# Exercise brief
The line containing "purple ellipse: (384, 67) -> (343, 33), moved" marks the end; return exactly every line from the start of the records up to and including it, but no pictures.
Source data section start
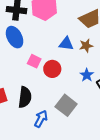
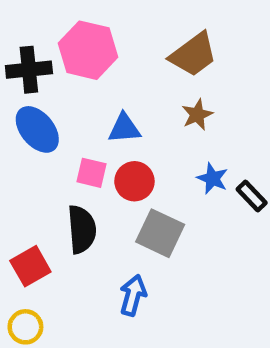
blue triangle: (66, 44) -> (124, 128), moved
black semicircle: (25, 97) -> (82, 229), moved
gray square: (66, 105) -> (160, 233), moved

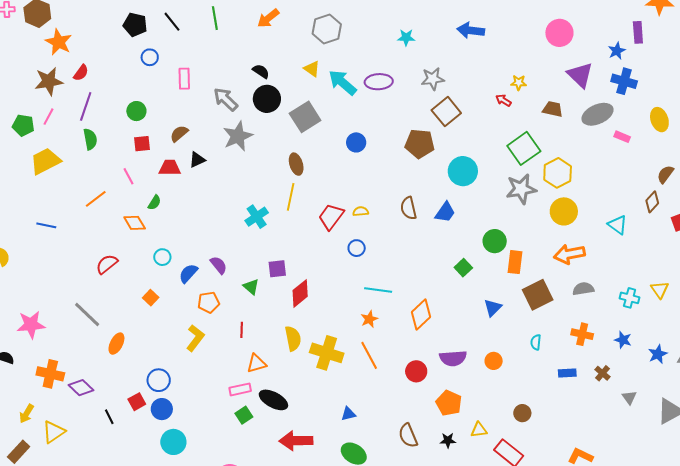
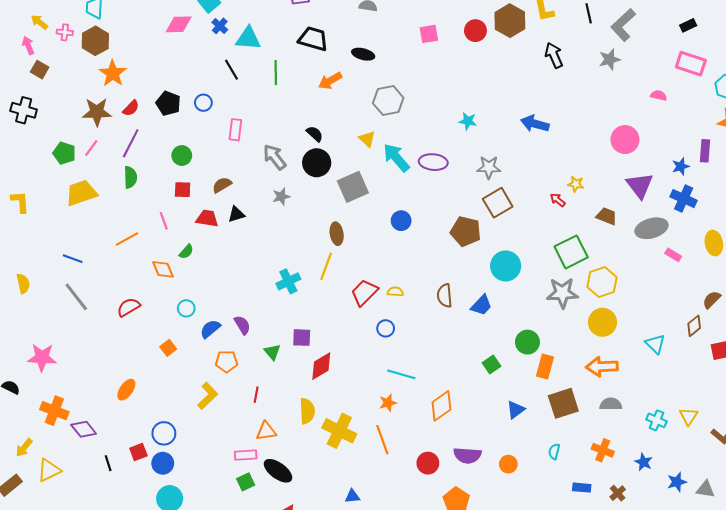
black pentagon: (135, 25) -> (168, 103), moved
gray star: (238, 136) -> (281, 196), size x0.6
gray line: (87, 315) -> (76, 297), moved

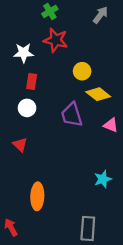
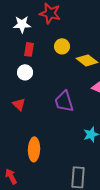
yellow circle: (82, 71) -> (62, 46), moved
purple trapezoid: (72, 115) -> (64, 101), moved

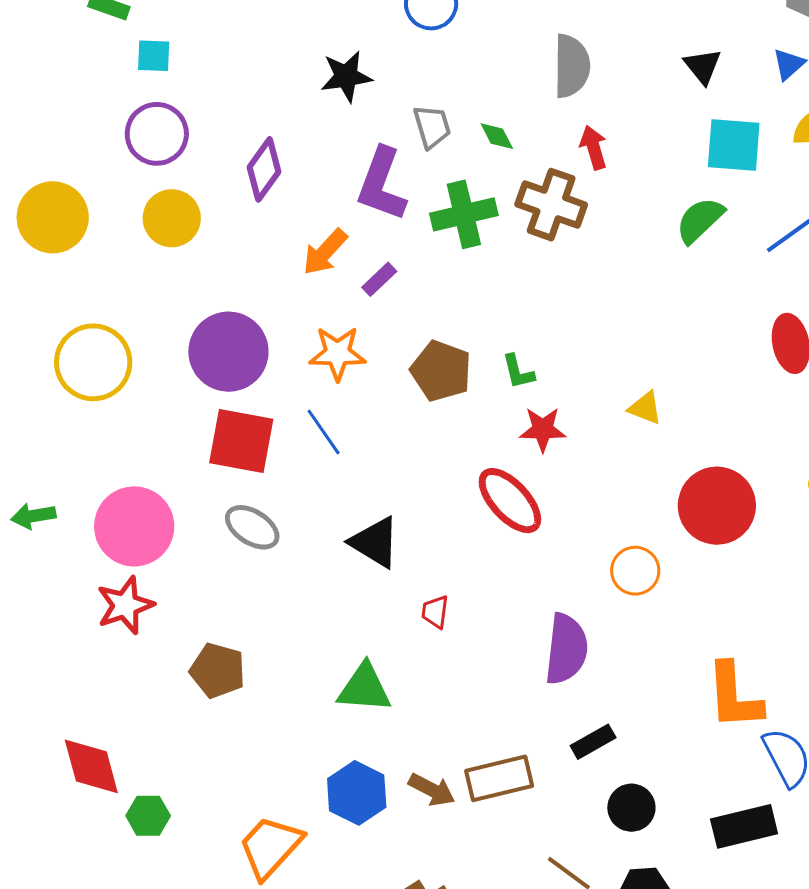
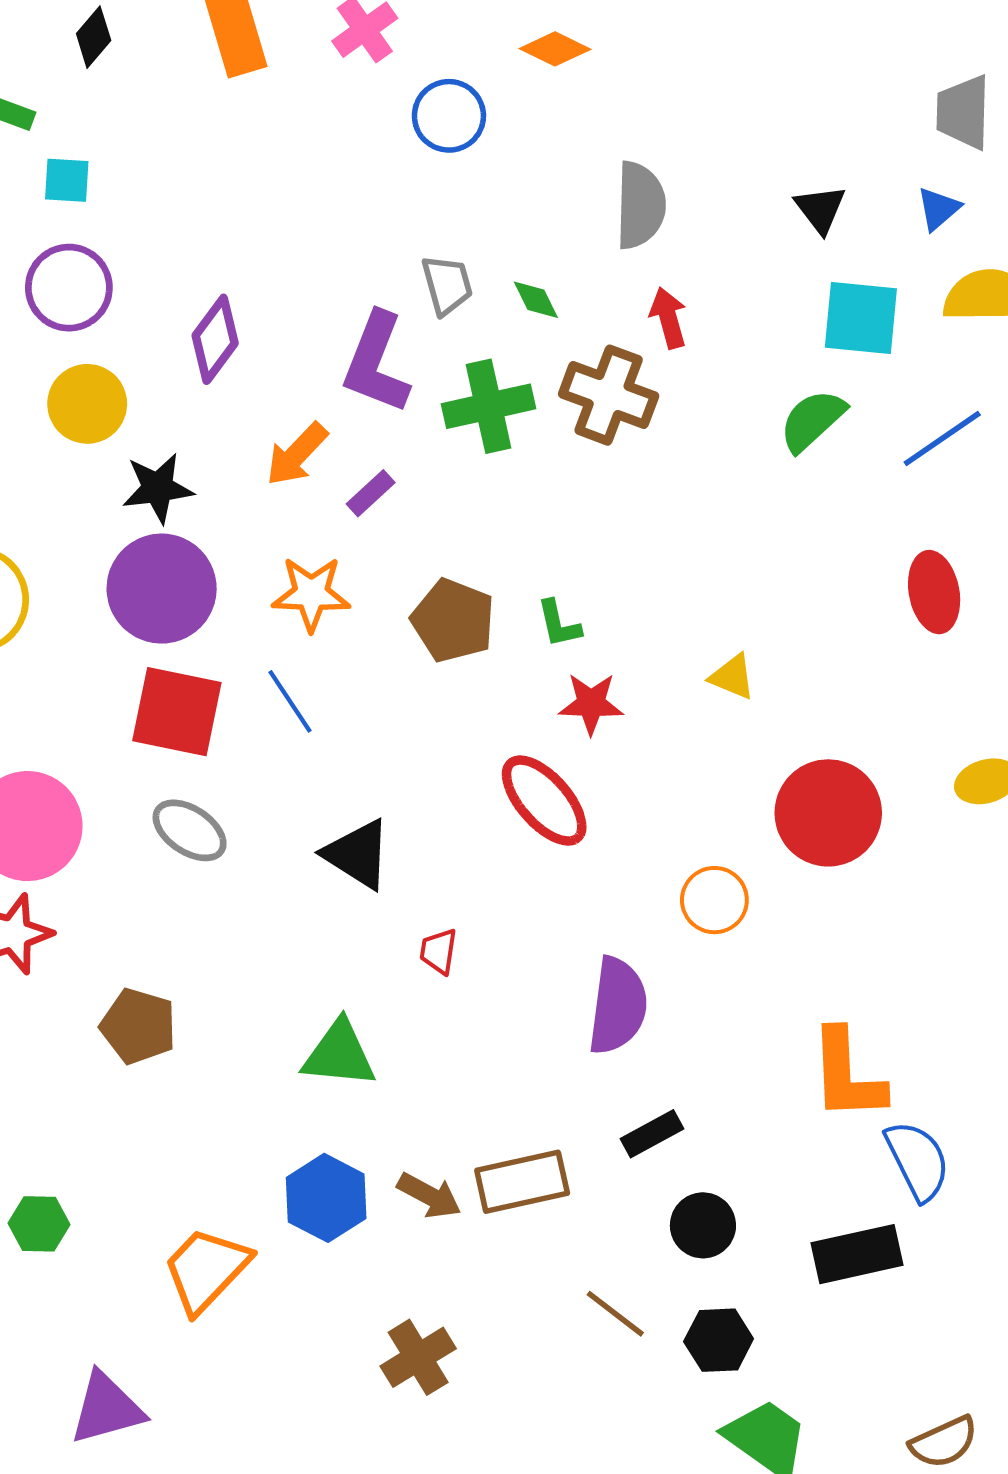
black star: (346, 76) -> (158, 488), moved

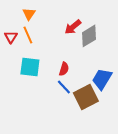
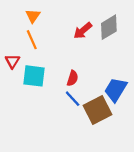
gray diamond: (89, 36) -> (109, 27), moved
red triangle: (11, 37) -> (12, 61), moved

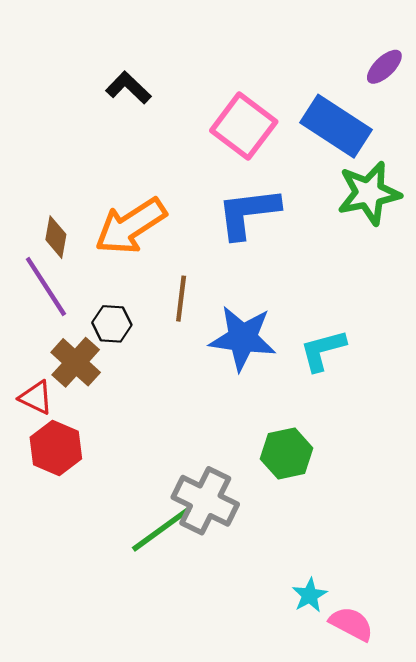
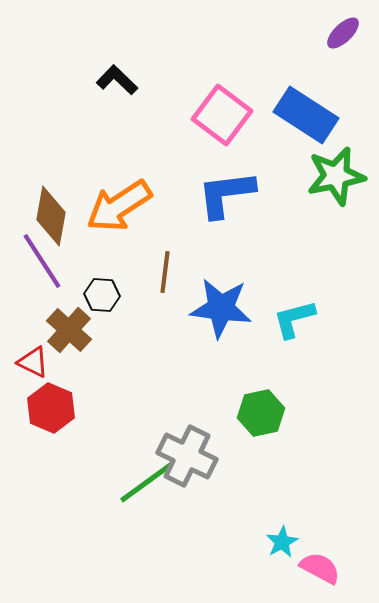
purple ellipse: (384, 67) -> (343, 33), moved
brown diamond: (56, 237) -> (51, 216), size x1.5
Source data section end
# The answer
blue triangle: (66, 44) -> (124, 128), moved
black semicircle: (25, 97) -> (82, 229), moved
gray square: (66, 105) -> (160, 233), moved

black pentagon: (135, 25) -> (168, 103), moved
gray star: (238, 136) -> (281, 196), size x0.6
gray line: (87, 315) -> (76, 297), moved

yellow circle: (82, 71) -> (62, 46), moved
purple trapezoid: (72, 115) -> (64, 101), moved

black star: (346, 76) -> (158, 488), moved

gray diamond: (89, 36) -> (109, 27), moved
red triangle: (11, 37) -> (12, 61), moved

purple ellipse: (384, 67) -> (343, 33), moved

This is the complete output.